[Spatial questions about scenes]
Begin
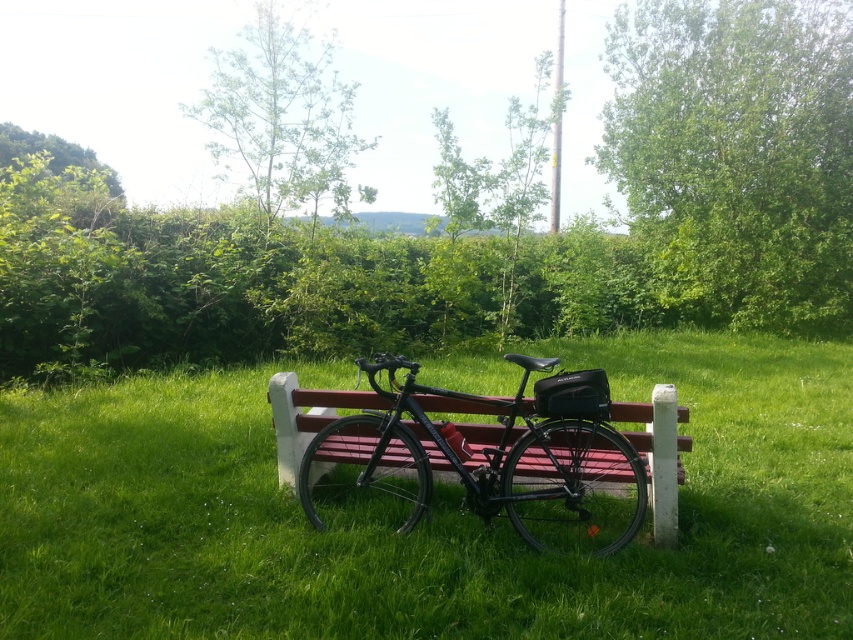
Can you confirm if green grass at center is positioned above green leafy tree at upper center?

No.

Based on the photo, does green grass at center come in front of green leafy tree at upper center?

Yes, it is.

Does point (161, 609) lie behind point (334, 180)?

No, (161, 609) is in front of (334, 180).

The height and width of the screenshot is (640, 853). What are the coordinates of `green grass at center` in the screenshot? It's located at (432, 515).

Is green leafy tree at upper center taller than green leafy tree at upper left?

Indeed, green leafy tree at upper center has a greater height compared to green leafy tree at upper left.

Who is more forward, (x=244, y=109) or (x=57, y=163)?

Point (x=244, y=109) is more forward.

Describe the element at coordinates (282, 115) in the screenshot. I see `green leafy tree at upper center` at that location.

The width and height of the screenshot is (853, 640). I want to click on green leafy tree at upper center, so click(x=282, y=115).

Can you confirm if green leafy tree at upper right is positioned to the left of shiny black bicycle at center?

Incorrect, green leafy tree at upper right is not on the left side of shiny black bicycle at center.

Does green leafy tree at upper right have a greater height compared to shiny black bicycle at center?

Yes.

Describe the element at coordinates (737, 154) in the screenshot. The image size is (853, 640). I see `green leafy tree at upper right` at that location.

Where is `green leafy tree at upper right`? green leafy tree at upper right is located at coordinates (737, 154).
End
- [Goal] Repeat every entry above word for word, leaving out the picture.

- [Result for this exercise]
Can you confirm if green grass at center is positioned above green leafy tree at upper center?

No.

Based on the photo, does green grass at center come in front of green leafy tree at upper center?

Yes, it is.

Does point (161, 609) lie behind point (334, 180)?

No, (161, 609) is in front of (334, 180).

The height and width of the screenshot is (640, 853). What are the coordinates of `green grass at center` in the screenshot? It's located at (432, 515).

Is green leafy tree at upper center taller than green leafy tree at upper left?

Indeed, green leafy tree at upper center has a greater height compared to green leafy tree at upper left.

Who is more forward, (x=244, y=109) or (x=57, y=163)?

Point (x=244, y=109) is more forward.

Describe the element at coordinates (282, 115) in the screenshot. I see `green leafy tree at upper center` at that location.

The width and height of the screenshot is (853, 640). I want to click on green leafy tree at upper center, so click(x=282, y=115).

Can you confirm if green leafy tree at upper right is positioned to the left of shiny black bicycle at center?

Incorrect, green leafy tree at upper right is not on the left side of shiny black bicycle at center.

Does green leafy tree at upper right have a greater height compared to shiny black bicycle at center?

Yes.

Describe the element at coordinates (737, 154) in the screenshot. The image size is (853, 640). I see `green leafy tree at upper right` at that location.

Where is `green leafy tree at upper right`? green leafy tree at upper right is located at coordinates (737, 154).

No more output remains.